**Problem to work on**
Gather from the material every line that contains the string "blue".

**Data below**
------------------------------------------------
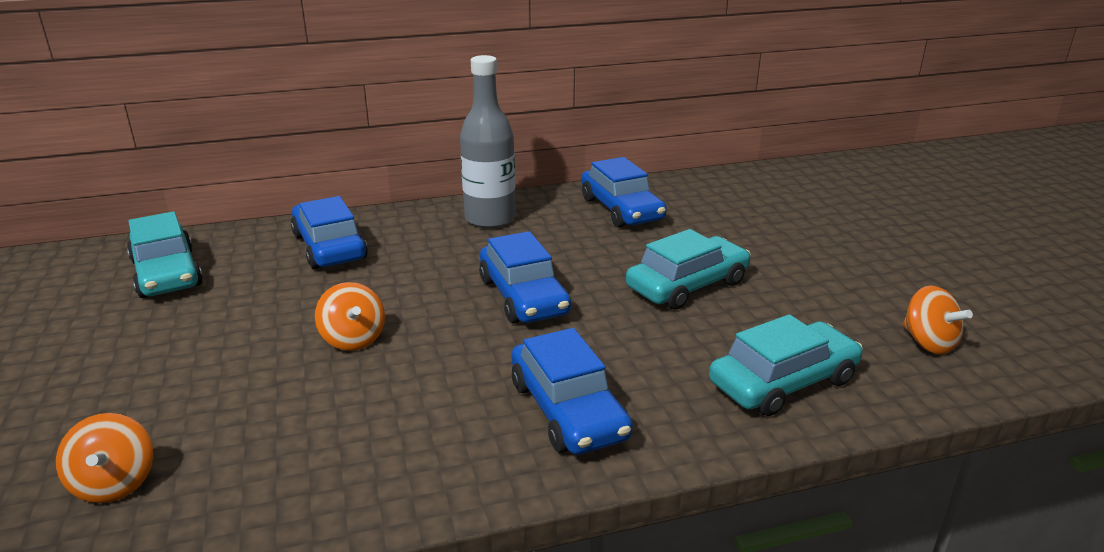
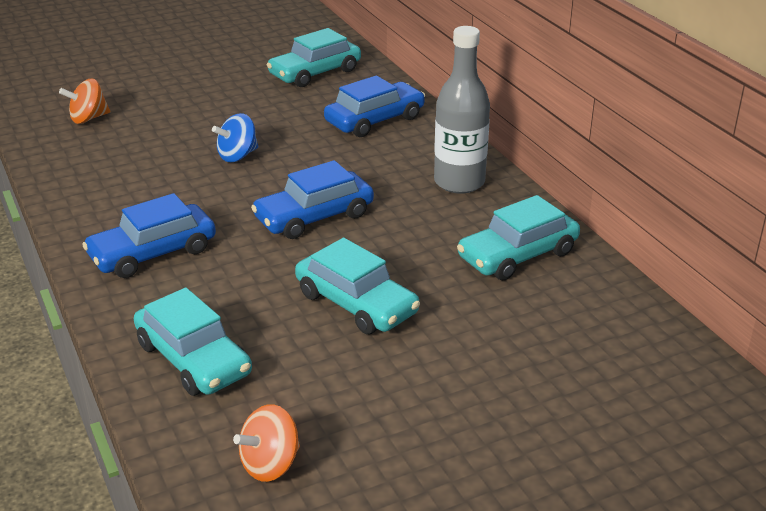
camera: 80 degrees right, 5 degrees up
(353, 339) = (237, 156): orange spinning top -> blue spinning top
(621, 209) = (517, 255): blue car -> turquoise car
------------------------------------------------
**Your solution**
(353, 339) = (237, 156): orange spinning top -> blue spinning top
(621, 209) = (517, 255): blue car -> turquoise car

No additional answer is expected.